■ PROBLEM REQUIREMENTS ■
Count how many lines of the records contain the string "across", treating uppercase and lowercase as different. Reply with the number alone.

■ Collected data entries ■
——

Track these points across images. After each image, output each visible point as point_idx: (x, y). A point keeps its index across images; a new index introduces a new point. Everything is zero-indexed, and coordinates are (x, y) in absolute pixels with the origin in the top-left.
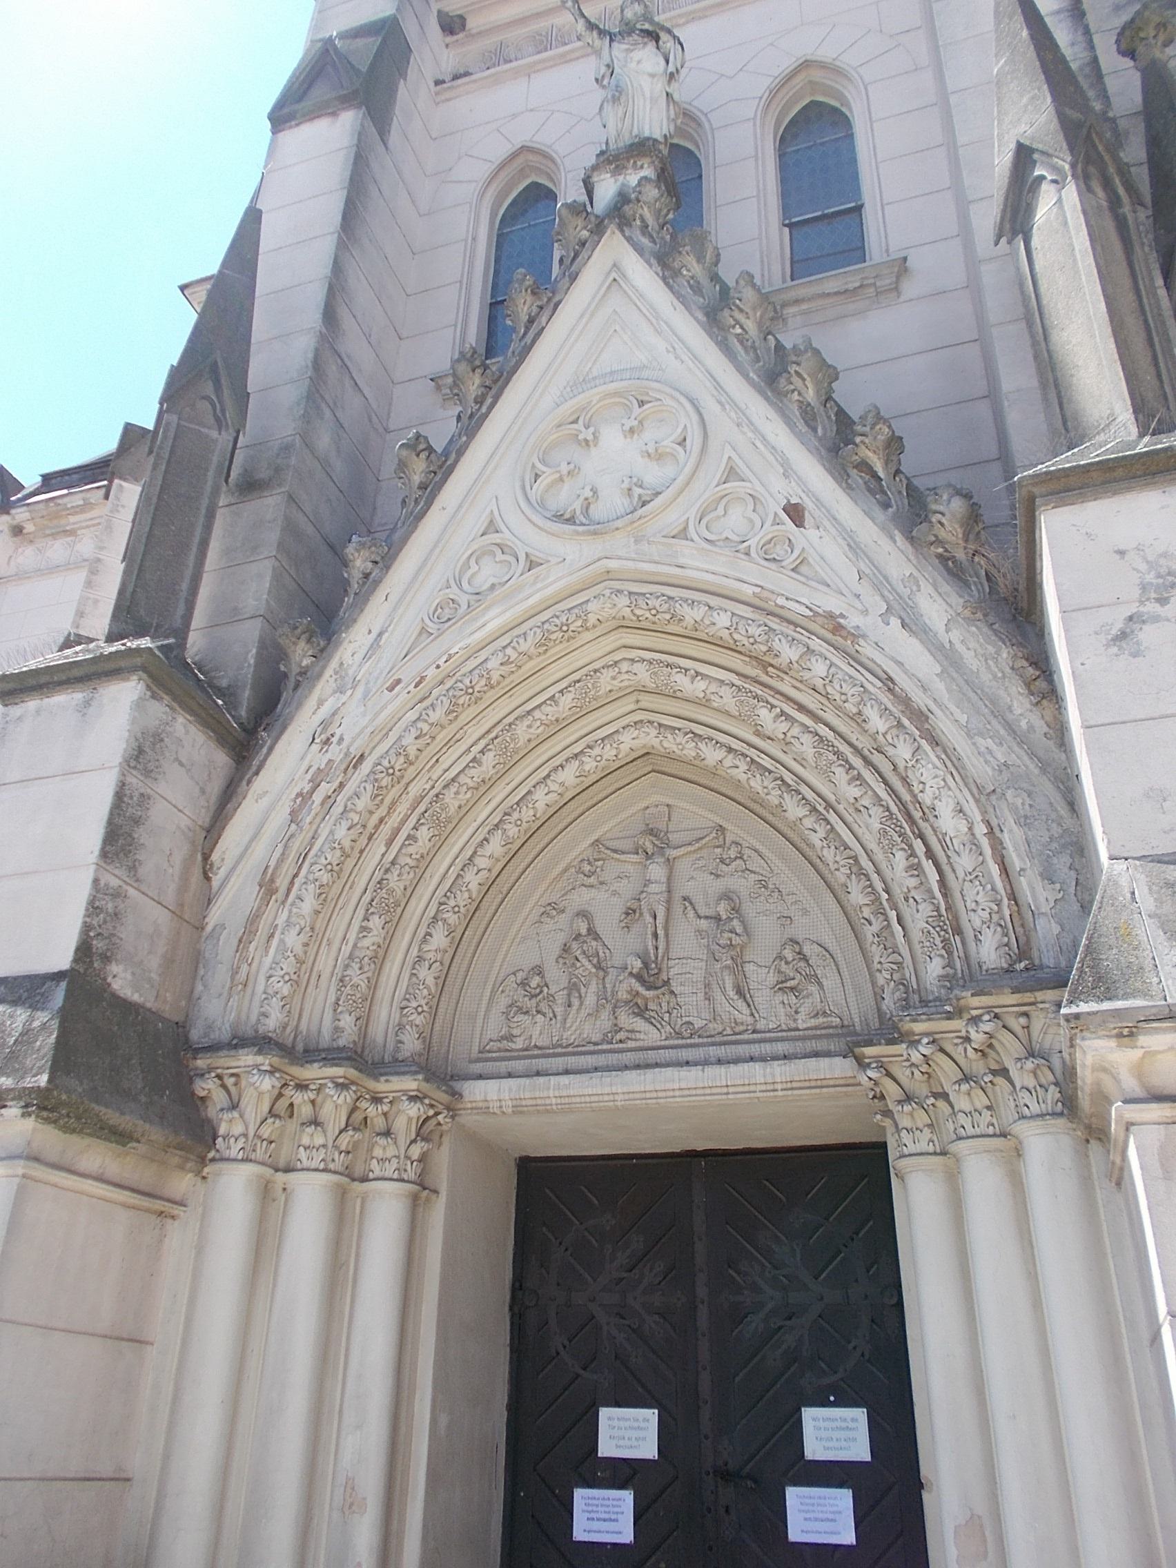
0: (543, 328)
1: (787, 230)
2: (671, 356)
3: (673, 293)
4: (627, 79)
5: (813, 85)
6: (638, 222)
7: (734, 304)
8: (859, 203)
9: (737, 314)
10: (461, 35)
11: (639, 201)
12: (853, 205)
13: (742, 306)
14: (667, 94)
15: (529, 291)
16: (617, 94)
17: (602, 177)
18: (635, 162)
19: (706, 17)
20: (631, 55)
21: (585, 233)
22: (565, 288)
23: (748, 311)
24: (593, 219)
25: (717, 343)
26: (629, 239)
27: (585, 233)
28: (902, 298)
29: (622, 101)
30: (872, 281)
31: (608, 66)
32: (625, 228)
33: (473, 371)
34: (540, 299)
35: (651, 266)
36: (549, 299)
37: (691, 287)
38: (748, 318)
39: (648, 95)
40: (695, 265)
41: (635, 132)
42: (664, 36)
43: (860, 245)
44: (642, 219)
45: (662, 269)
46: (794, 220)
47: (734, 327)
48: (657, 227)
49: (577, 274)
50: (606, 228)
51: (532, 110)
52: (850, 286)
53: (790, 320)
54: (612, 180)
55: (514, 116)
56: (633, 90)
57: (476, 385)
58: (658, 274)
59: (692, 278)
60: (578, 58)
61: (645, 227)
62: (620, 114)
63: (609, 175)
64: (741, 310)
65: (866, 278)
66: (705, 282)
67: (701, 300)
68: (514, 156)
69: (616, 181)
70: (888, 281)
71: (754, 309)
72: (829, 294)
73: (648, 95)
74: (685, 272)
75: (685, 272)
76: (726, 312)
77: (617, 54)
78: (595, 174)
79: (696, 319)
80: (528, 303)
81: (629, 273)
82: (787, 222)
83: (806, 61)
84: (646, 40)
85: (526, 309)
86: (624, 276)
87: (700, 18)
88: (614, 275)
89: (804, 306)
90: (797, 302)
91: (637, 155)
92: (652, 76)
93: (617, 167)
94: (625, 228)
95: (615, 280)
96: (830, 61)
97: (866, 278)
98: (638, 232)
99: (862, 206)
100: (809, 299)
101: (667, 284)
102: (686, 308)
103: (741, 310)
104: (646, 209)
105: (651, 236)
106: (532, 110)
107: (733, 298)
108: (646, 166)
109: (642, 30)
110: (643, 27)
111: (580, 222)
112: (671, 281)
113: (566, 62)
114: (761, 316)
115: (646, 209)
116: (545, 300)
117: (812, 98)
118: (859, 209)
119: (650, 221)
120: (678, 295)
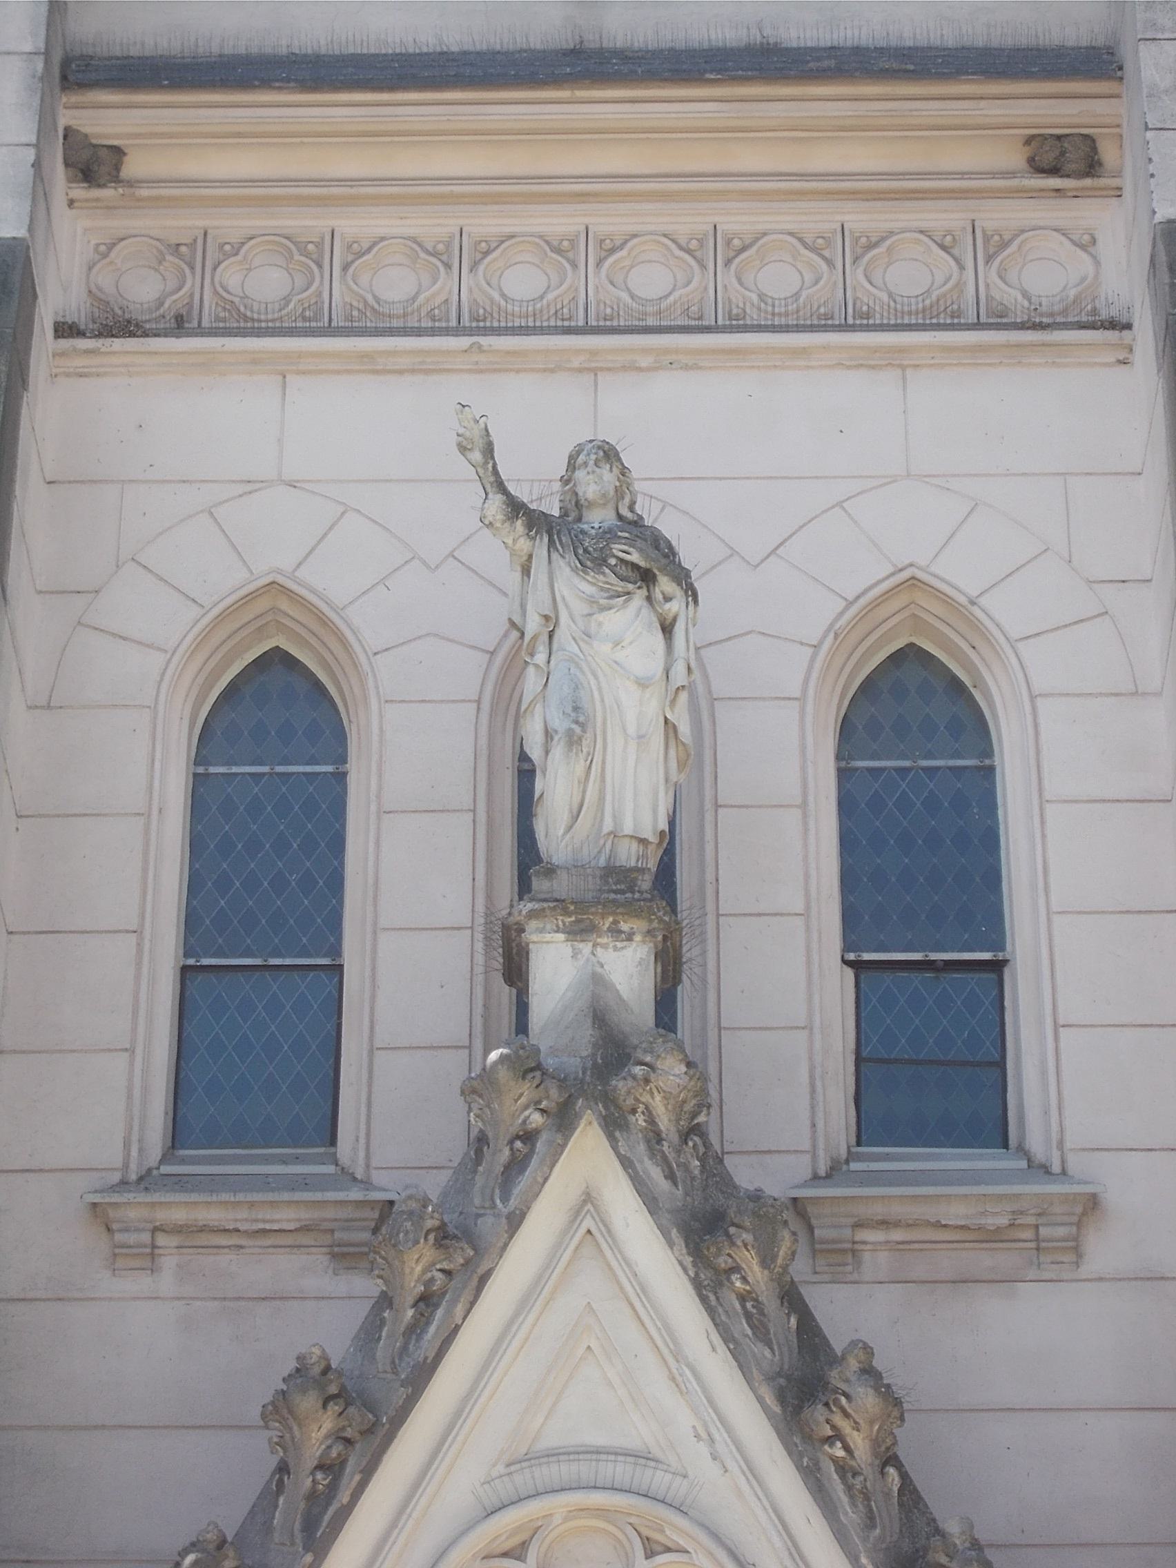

——

■ SOLUTION TO THIS PROBLEM ■
1